#### [Supplied records]
=== Section Start ===

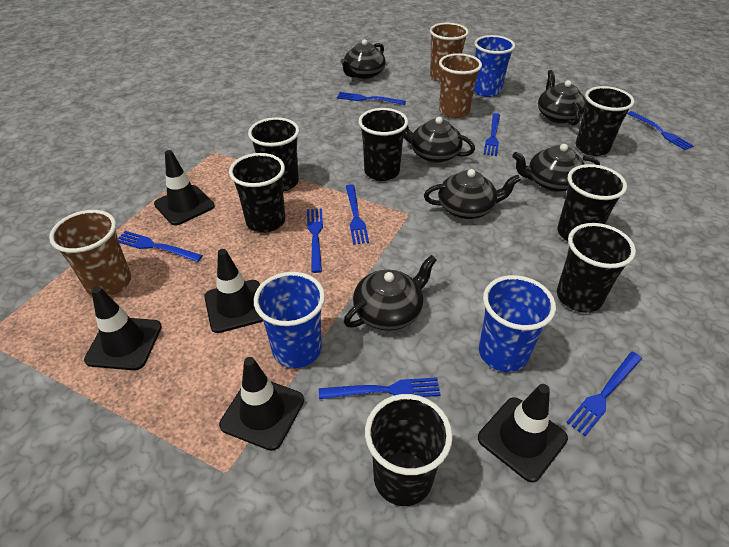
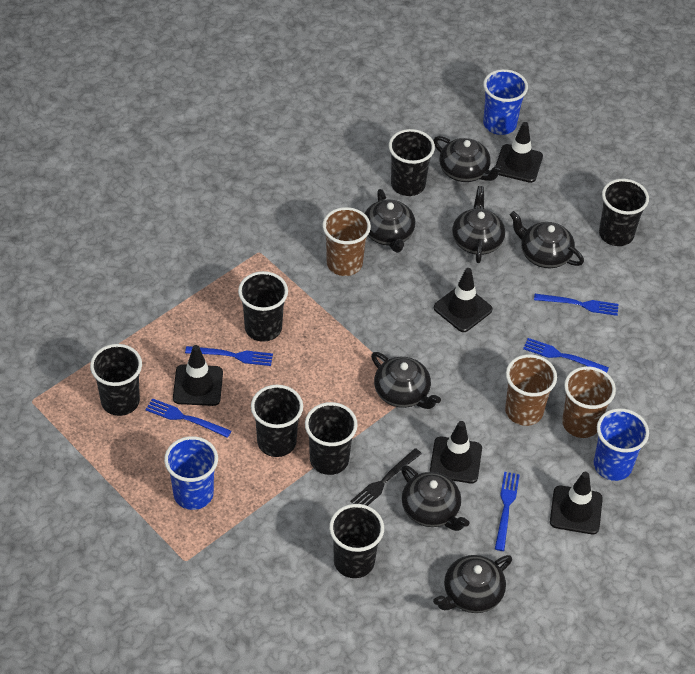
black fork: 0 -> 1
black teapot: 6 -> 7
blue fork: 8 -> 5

=== Section End ===
=== Section Start ===

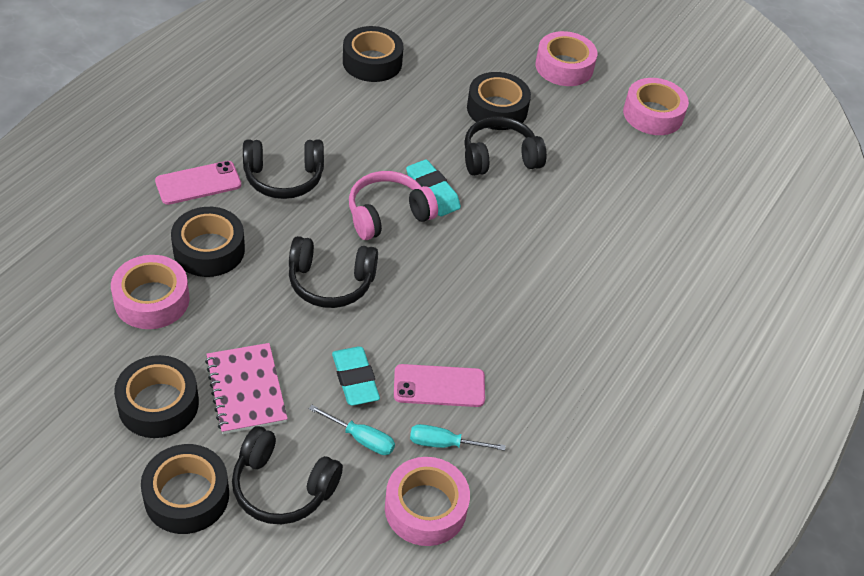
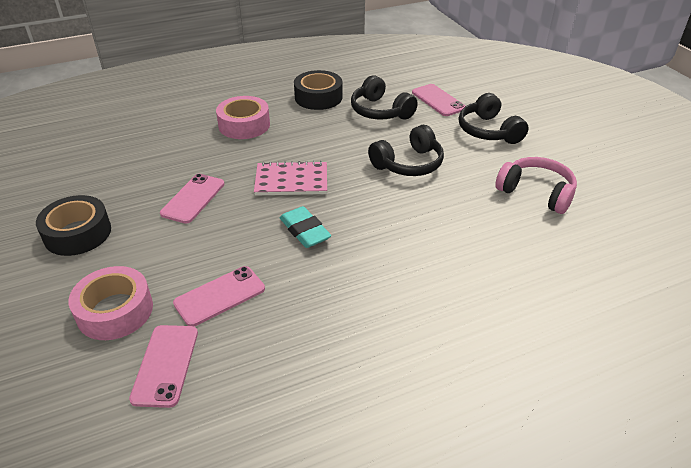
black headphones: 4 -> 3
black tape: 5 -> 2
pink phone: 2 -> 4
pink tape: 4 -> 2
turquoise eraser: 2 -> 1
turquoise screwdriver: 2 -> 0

=== Section End ===

#### [Assigned task]
Show every line from the entries that includes the word "turquoise".

#### [Result of the exercise]
turquoise eraser: 2 -> 1
turquoise screwdriver: 2 -> 0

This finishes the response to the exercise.